YOUR INSTRUCTIONS ▸
Leave no line out. Transcribe the whole listing exactly.

SUPPLIED DATA ▸

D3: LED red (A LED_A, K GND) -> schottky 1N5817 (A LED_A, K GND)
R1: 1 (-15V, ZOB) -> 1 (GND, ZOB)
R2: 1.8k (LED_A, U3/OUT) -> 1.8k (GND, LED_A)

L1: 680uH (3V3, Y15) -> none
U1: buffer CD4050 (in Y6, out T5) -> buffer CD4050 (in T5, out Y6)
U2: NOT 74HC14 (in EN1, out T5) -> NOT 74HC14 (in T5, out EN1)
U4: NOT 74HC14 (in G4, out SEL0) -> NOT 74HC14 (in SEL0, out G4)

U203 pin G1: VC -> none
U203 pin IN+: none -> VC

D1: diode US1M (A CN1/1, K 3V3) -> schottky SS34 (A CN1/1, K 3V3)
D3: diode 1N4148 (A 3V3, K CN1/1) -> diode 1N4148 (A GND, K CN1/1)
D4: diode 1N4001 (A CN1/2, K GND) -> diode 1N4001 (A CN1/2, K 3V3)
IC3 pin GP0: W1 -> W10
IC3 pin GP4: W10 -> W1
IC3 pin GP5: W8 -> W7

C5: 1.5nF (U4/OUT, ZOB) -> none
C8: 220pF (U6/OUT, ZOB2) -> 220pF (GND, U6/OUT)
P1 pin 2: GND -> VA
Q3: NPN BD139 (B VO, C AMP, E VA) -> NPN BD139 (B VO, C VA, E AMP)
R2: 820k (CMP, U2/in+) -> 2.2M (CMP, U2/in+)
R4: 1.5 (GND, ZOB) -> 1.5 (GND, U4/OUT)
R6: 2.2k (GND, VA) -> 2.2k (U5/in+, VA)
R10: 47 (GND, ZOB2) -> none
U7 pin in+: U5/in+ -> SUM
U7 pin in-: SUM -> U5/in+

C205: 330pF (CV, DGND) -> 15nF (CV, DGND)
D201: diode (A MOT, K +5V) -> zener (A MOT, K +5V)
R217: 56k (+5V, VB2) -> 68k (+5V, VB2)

EXPECTED ANSWER ▸
D3: LED red (A LED_A, K GND) -> schottky 1N5817 (A LED_A, K GND)
R1: 1 (-15V, ZOB) -> 1 (GND, ZOB)
R2: 1.8k (LED_A, U3/OUT) -> 1.8k (GND, LED_A)

L1: 680uH (3V3, Y15) -> none
U1: buffer CD4050 (in Y6, out T5) -> buffer CD4050 (in T5, out Y6)
U2: NOT 74HC14 (in EN1, out T5) -> NOT 74HC14 (in T5, out EN1)
U4: NOT 74HC14 (in G4, out SEL0) -> NOT 74HC14 (in SEL0, out G4)

U203 pin G1: VC -> none
U203 pin IN+: none -> VC

D1: diode US1M (A CN1/1, K 3V3) -> schottky SS34 (A CN1/1, K 3V3)
D3: diode 1N4148 (A 3V3, K CN1/1) -> diode 1N4148 (A GND, K CN1/1)
D4: diode 1N4001 (A CN1/2, K GND) -> diode 1N4001 (A CN1/2, K 3V3)
IC3 pin GP0: W1 -> W10
IC3 pin GP4: W10 -> W1
IC3 pin GP5: W8 -> W7

C5: 1.5nF (U4/OUT, ZOB) -> none
C8: 220pF (U6/OUT, ZOB2) -> 220pF (GND, U6/OUT)
P1 pin 2: GND -> VA
Q3: NPN BD139 (B VO, C AMP, E VA) -> NPN BD139 (B VO, C VA, E AMP)
R2: 820k (CMP, U2/in+) -> 2.2M (CMP, U2/in+)
R4: 1.5 (GND, ZOB) -> 1.5 (GND, U4/OUT)
R6: 2.2k (GND, VA) -> 2.2k (U5/in+, VA)
R10: 47 (GND, ZOB2) -> none
U7 pin in+: U5/in+ -> SUM
U7 pin in-: SUM -> U5/in+

C205: 330pF (CV, DGND) -> 15nF (CV, DGND)
D201: diode (A MOT, K +5V) -> zener (A MOT, K +5V)
R217: 56k (+5V, VB2) -> 68k (+5V, VB2)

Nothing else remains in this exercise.